Exercise brief: Copy out all of the data that follows, exactly as it appears.

-------

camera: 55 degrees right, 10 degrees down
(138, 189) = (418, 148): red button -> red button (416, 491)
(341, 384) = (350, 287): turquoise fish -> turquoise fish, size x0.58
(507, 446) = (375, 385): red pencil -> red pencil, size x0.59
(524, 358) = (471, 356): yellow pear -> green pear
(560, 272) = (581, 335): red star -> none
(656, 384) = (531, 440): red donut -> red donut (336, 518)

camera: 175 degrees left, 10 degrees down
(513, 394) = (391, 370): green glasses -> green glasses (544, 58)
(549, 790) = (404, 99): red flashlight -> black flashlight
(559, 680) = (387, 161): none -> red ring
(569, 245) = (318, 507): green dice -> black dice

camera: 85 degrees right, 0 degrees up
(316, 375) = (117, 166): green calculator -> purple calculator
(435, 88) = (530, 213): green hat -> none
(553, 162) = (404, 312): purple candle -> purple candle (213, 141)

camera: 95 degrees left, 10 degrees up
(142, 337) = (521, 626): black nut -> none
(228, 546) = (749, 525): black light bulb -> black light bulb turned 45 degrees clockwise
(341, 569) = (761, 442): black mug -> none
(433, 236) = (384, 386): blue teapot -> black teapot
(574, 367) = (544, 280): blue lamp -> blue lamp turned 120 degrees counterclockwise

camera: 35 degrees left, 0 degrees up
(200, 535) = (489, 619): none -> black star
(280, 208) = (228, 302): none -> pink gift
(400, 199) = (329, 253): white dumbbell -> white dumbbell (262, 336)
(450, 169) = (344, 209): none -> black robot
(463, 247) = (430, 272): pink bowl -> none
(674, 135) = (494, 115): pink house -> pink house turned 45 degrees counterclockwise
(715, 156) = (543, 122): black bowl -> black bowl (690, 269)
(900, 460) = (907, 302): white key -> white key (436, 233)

-------

Answer for the task:
camera: 55 degrees right, 10 degrees down
(138, 189) = (418, 148): red button -> red button (416, 491)
(341, 384) = (350, 287): turquoise fish -> turquoise fish, size x0.58
(507, 446) = (375, 385): red pencil -> red pencil, size x0.59
(524, 358) = (471, 356): yellow pear -> green pear
(560, 272) = (581, 335): red star -> none
(656, 384) = (531, 440): red donut -> red donut (336, 518)

camera: 175 degrees left, 10 degrees down
(513, 394) = (391, 370): green glasses -> green glasses (544, 58)
(549, 790) = (404, 99): red flashlight -> black flashlight
(559, 680) = (387, 161): none -> red ring
(569, 245) = (318, 507): green dice -> black dice

camera: 85 degrees right, 0 degrees up
(316, 375) = (117, 166): green calculator -> purple calculator
(435, 88) = (530, 213): green hat -> none
(553, 162) = (404, 312): purple candle -> purple candle (213, 141)

camera: 95 degrees left, 10 degrees up
(142, 337) = (521, 626): black nut -> none
(228, 546) = (749, 525): black light bulb -> black light bulb turned 45 degrees clockwise
(341, 569) = (761, 442): black mug -> none
(433, 236) = (384, 386): blue teapot -> black teapot
(574, 367) = (544, 280): blue lamp -> blue lamp turned 120 degrees counterclockwise

camera: 35 degrees left, 0 degrees up
(200, 535) = (489, 619): none -> black star
(280, 208) = (228, 302): none -> pink gift
(400, 199) = (329, 253): white dumbbell -> white dumbbell (262, 336)
(450, 169) = (344, 209): none -> black robot
(463, 247) = (430, 272): pink bowl -> none
(674, 135) = (494, 115): pink house -> pink house turned 45 degrees counterclockwise
(715, 156) = (543, 122): black bowl -> black bowl (690, 269)
(900, 460) = (907, 302): white key -> white key (436, 233)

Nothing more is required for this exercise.